■ **What the task requires**: Which lines of the entries below contain the string "rosquilla"? Copy each one.

■ **Supplied data**:
Start of Block
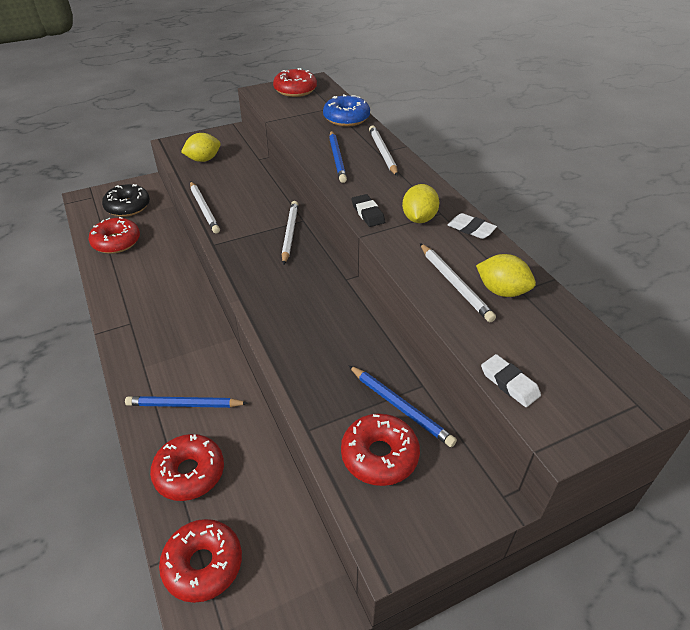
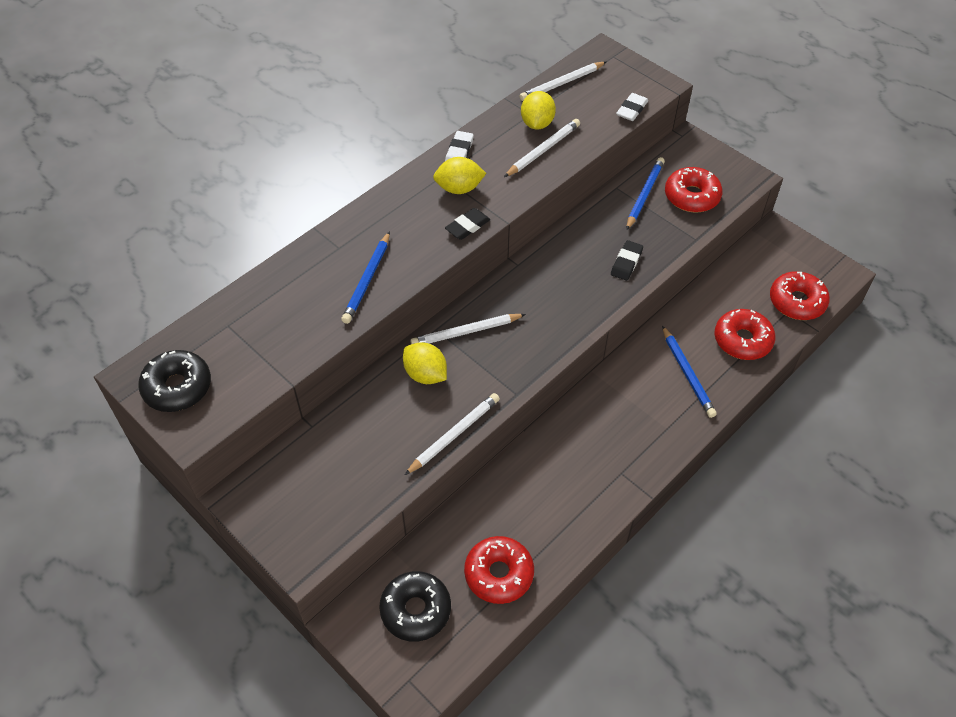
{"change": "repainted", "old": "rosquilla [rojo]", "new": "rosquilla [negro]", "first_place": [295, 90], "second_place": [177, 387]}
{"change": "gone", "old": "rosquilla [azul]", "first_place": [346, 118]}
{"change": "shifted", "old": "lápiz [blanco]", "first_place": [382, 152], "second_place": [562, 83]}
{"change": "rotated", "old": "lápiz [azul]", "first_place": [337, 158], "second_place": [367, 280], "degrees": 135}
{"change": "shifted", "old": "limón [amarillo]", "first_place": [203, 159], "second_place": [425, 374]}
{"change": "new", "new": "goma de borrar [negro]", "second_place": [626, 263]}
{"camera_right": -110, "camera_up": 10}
End of Block
■ **Solution to the exercise**:
{"change": "repainted", "old": "rosquilla [rojo]", "new": "rosquilla [negro]", "first_place": [295, 90], "second_place": [177, 387]}
{"change": "gone", "old": "rosquilla [azul]", "first_place": [346, 118]}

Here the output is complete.